▶ Task to complete: Once the line holding "recoloured: orange boat" appears, repeat it and each line after it to the end of the data, exactly and with nothing else; pictures stay out.

** Opening Source material block **

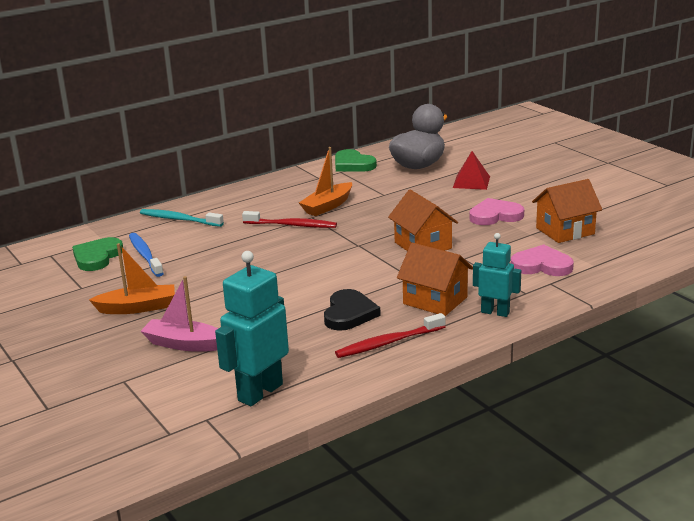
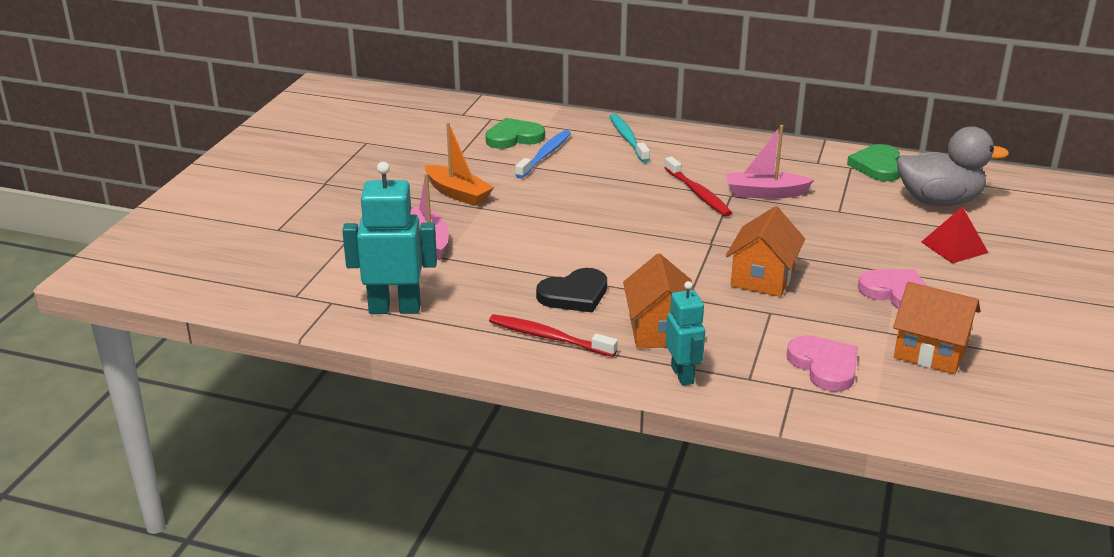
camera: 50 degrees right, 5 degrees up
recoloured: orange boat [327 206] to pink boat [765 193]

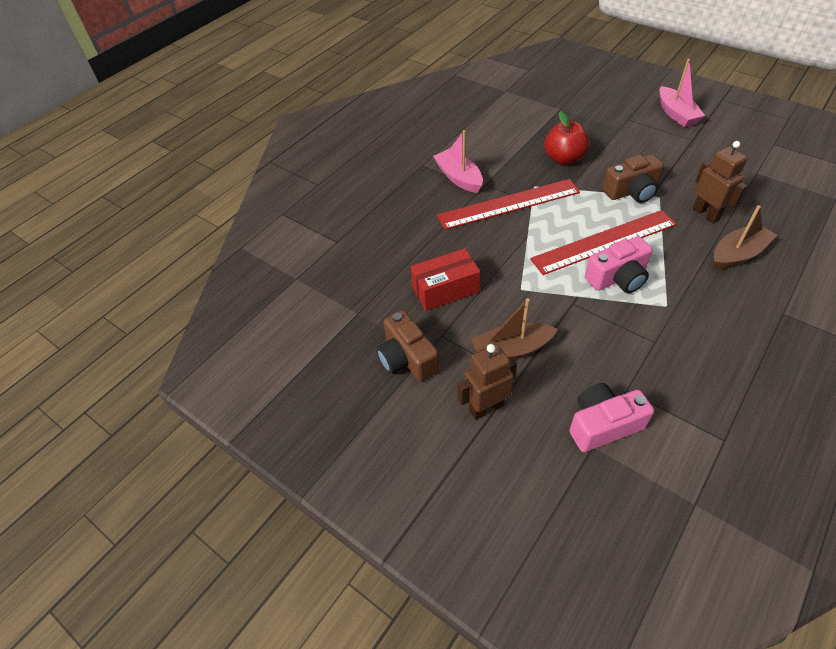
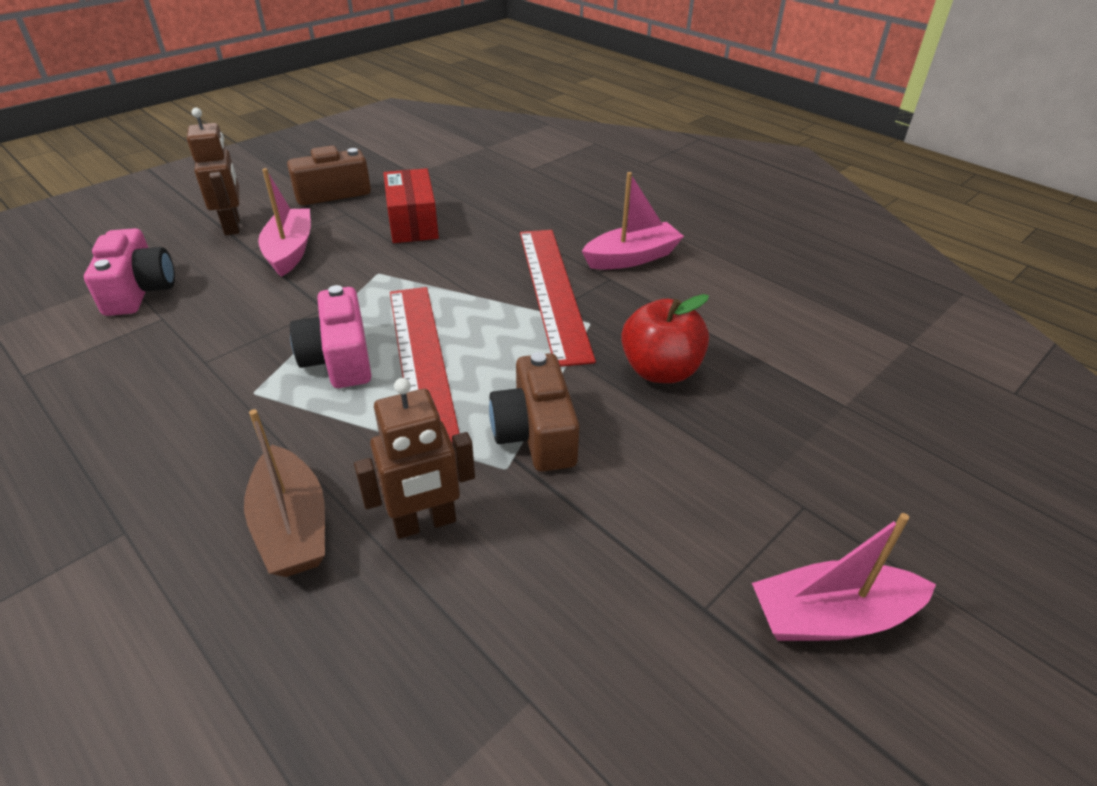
camera: 95 degrees right, 10 degrees down
recoloured: brown boat [511 350] to pink boat [290 251]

** Closing Source material block **

▶ Exercise answer:
recoloured: orange boat [327 206] to pink boat [765 193]

camera: 95 degrees right, 10 degrees down
recoloured: brown boat [511 350] to pink boat [290 251]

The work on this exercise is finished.